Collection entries
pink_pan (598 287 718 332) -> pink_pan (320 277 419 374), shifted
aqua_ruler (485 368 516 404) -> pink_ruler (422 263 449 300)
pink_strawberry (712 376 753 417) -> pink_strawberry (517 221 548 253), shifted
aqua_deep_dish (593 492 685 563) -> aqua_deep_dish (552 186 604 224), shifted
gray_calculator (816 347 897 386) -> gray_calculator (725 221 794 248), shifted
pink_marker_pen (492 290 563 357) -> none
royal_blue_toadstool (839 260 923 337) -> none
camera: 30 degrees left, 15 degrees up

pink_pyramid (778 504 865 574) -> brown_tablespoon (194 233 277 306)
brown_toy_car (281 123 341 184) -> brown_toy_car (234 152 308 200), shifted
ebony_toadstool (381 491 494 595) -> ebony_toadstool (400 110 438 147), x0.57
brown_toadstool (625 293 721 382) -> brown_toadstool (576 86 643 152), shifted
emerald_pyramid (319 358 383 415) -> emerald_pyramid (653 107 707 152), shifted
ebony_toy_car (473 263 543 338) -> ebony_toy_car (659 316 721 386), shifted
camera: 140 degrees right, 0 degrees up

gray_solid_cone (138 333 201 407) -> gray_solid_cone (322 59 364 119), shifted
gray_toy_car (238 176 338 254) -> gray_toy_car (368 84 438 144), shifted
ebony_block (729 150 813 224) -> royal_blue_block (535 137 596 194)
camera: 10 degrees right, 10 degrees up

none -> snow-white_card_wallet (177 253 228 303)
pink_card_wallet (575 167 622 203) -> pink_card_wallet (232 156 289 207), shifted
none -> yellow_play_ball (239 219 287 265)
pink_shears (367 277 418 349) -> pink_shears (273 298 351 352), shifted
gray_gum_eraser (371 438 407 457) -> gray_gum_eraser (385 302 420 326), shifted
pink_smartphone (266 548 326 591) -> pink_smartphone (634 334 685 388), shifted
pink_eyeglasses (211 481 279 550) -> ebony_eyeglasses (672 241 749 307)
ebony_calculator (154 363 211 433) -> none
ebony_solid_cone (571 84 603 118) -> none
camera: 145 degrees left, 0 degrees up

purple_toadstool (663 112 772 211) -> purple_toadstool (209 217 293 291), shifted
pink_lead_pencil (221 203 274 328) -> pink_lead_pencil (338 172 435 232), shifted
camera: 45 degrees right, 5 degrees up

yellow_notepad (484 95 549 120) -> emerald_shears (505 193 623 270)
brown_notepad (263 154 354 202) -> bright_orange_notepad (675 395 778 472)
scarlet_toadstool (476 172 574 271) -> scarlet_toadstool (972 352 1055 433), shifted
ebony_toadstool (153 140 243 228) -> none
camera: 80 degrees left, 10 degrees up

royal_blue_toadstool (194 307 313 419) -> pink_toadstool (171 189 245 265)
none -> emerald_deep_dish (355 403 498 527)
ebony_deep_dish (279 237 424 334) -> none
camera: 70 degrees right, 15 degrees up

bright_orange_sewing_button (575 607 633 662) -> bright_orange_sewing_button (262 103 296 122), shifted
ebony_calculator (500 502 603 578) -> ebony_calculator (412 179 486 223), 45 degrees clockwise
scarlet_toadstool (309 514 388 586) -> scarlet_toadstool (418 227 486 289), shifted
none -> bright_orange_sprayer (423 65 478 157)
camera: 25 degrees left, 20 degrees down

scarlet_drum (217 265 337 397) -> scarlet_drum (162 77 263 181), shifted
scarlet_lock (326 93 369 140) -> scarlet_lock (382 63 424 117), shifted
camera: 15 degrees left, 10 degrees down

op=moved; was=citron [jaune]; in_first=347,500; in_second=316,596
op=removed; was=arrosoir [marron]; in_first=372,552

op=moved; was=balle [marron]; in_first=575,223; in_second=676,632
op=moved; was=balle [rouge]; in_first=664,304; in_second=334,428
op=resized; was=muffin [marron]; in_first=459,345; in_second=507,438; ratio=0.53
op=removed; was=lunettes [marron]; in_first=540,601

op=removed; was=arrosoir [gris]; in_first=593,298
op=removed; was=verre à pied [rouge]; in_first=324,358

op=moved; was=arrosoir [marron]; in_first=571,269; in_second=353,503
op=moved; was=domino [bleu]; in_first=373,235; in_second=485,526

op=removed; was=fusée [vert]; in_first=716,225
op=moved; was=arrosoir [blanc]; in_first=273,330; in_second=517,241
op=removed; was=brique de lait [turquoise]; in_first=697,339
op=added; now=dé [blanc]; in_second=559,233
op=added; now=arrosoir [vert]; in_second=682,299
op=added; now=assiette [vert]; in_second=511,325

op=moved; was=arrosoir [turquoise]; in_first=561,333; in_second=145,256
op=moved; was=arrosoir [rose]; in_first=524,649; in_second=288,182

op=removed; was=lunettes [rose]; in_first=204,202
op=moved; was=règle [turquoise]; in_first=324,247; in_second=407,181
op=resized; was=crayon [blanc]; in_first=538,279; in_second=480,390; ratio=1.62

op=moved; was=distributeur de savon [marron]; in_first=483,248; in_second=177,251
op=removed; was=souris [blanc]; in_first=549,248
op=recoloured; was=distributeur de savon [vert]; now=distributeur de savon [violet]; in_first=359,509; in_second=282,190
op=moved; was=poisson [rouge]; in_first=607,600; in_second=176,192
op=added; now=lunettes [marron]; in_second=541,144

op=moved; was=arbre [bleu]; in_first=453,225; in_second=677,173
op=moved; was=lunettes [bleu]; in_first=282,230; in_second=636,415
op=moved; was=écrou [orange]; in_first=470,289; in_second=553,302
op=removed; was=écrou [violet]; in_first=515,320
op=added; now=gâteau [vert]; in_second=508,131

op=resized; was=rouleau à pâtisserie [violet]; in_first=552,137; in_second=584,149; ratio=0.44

| Exercise requirements |
The lines from the top of the data above down to the line containing "royal_blue_toadstool (839 260" are to be copied exactly; no other line should appear.

| Answer space |
pink_pan (598 287 718 332) -> pink_pan (320 277 419 374), shifted
aqua_ruler (485 368 516 404) -> pink_ruler (422 263 449 300)
pink_strawberry (712 376 753 417) -> pink_strawberry (517 221 548 253), shifted
aqua_deep_dish (593 492 685 563) -> aqua_deep_dish (552 186 604 224), shifted
gray_calculator (816 347 897 386) -> gray_calculator (725 221 794 248), shifted
pink_marker_pen (492 290 563 357) -> none
royal_blue_toadstool (839 260 923 337) -> none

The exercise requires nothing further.